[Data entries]

....

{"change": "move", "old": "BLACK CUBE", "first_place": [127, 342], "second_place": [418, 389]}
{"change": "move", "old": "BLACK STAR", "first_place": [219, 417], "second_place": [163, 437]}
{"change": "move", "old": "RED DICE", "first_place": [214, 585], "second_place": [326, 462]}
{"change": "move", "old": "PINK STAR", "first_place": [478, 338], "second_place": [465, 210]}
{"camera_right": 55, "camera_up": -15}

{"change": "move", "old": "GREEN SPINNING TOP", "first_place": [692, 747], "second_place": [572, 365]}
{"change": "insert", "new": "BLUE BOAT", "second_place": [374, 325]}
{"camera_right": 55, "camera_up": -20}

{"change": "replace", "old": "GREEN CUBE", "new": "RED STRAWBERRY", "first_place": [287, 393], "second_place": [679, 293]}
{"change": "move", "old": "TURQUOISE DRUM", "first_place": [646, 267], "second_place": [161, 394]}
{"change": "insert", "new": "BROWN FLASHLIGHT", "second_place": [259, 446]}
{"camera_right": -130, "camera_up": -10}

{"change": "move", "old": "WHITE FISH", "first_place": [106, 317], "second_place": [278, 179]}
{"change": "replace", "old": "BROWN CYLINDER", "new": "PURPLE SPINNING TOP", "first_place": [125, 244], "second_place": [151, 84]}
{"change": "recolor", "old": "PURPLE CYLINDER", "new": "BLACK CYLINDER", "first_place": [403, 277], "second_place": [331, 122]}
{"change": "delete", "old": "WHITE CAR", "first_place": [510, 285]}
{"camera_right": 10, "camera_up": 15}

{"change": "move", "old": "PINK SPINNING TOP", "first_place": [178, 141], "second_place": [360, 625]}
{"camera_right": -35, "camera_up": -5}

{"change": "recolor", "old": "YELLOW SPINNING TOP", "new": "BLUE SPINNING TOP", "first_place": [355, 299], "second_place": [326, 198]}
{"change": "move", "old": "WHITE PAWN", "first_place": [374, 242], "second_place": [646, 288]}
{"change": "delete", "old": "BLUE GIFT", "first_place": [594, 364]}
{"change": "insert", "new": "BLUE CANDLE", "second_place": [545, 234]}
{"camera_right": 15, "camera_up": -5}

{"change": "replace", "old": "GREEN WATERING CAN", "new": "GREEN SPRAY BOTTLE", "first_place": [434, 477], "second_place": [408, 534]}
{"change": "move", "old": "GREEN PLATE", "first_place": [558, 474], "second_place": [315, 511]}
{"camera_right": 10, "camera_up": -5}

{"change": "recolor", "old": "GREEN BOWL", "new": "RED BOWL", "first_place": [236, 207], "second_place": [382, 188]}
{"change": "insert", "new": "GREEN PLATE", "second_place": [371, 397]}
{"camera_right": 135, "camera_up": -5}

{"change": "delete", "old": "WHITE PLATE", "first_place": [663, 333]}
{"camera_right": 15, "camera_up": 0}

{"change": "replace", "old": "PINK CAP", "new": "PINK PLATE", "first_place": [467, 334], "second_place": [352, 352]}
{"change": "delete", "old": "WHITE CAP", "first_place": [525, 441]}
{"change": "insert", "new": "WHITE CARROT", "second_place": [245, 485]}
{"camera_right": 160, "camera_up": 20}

....

Exercise description ▸ Only one number is expected: the count of lines in the entries holding the string "STAR".

Solution below ▸ 2